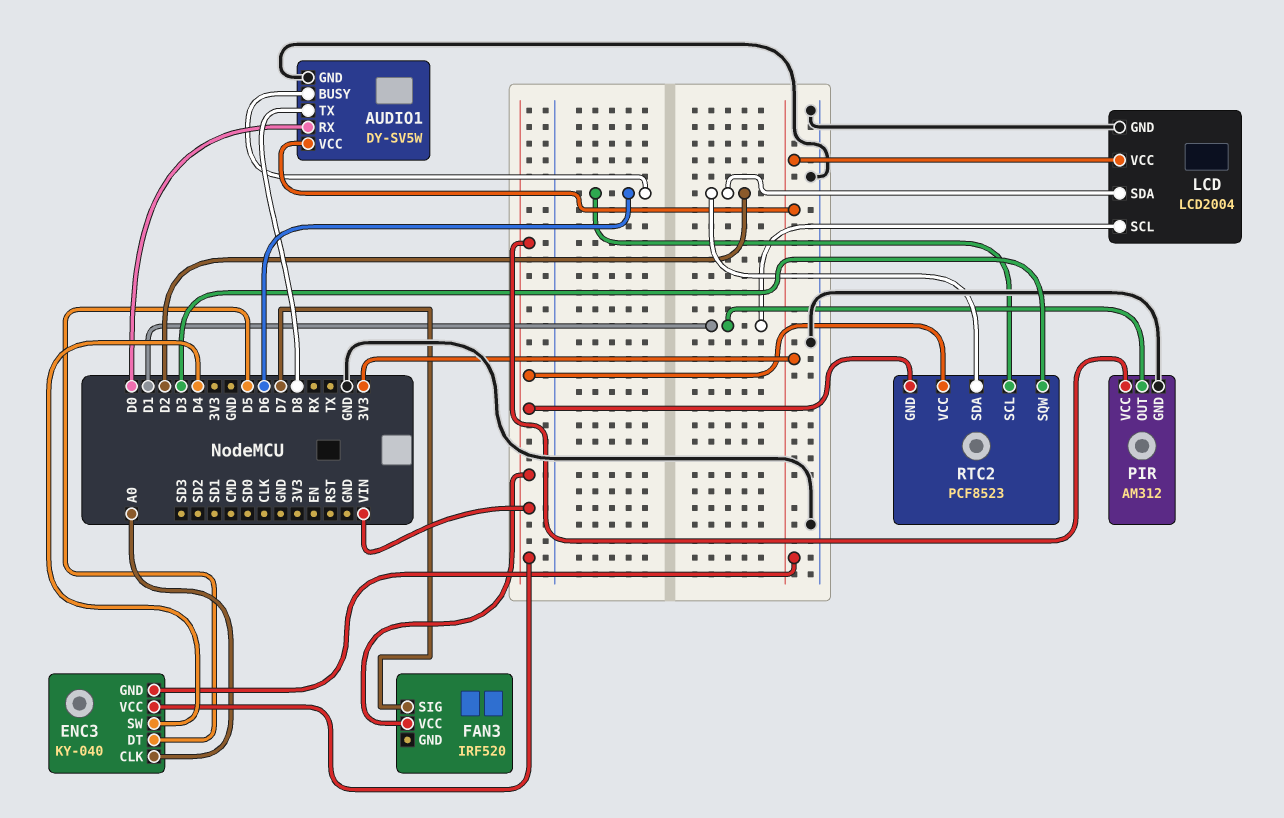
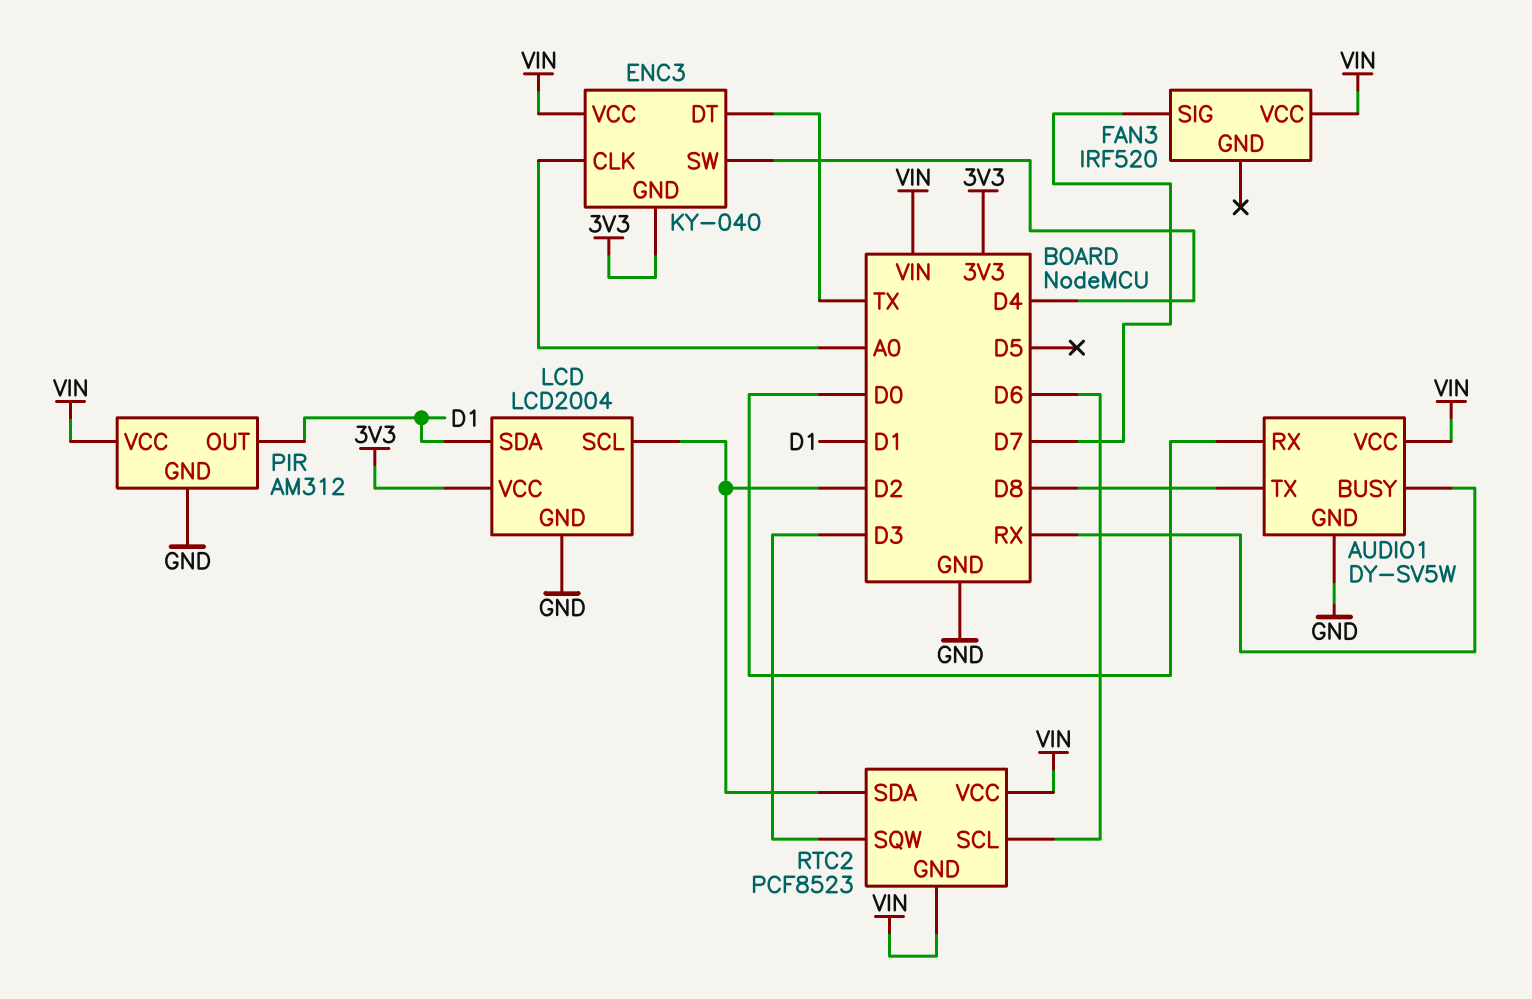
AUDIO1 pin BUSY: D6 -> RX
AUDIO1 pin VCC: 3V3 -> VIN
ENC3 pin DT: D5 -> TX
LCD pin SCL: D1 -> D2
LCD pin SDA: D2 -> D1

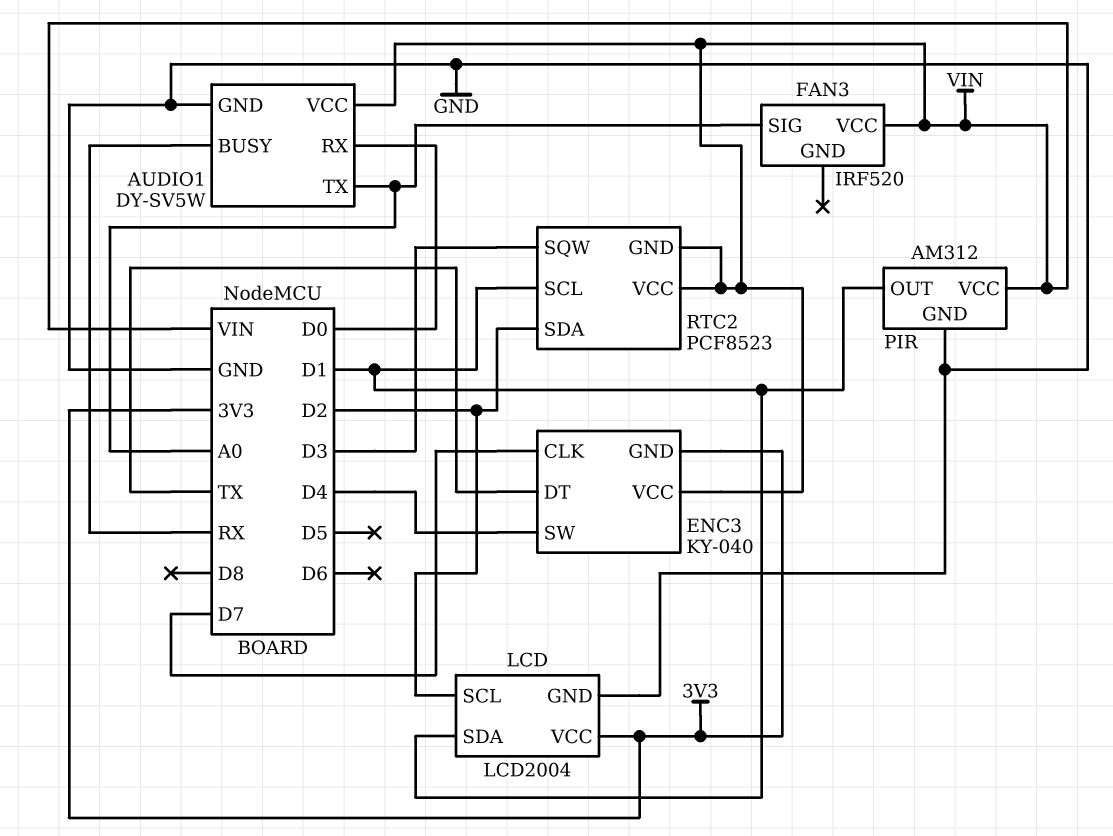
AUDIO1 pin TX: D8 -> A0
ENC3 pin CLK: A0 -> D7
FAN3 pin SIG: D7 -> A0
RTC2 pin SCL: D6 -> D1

══════════════════════════════

What to produce:
Would you write each entry out again exactly, omitting the images?

Exercise response:
AUDIO1 pin BUSY: D6 -> RX
AUDIO1 pin VCC: 3V3 -> VIN
ENC3 pin DT: D5 -> TX
LCD pin SCL: D1 -> D2
LCD pin SDA: D2 -> D1

AUDIO1 pin TX: D8 -> A0
ENC3 pin CLK: A0 -> D7
FAN3 pin SIG: D7 -> A0
RTC2 pin SCL: D6 -> D1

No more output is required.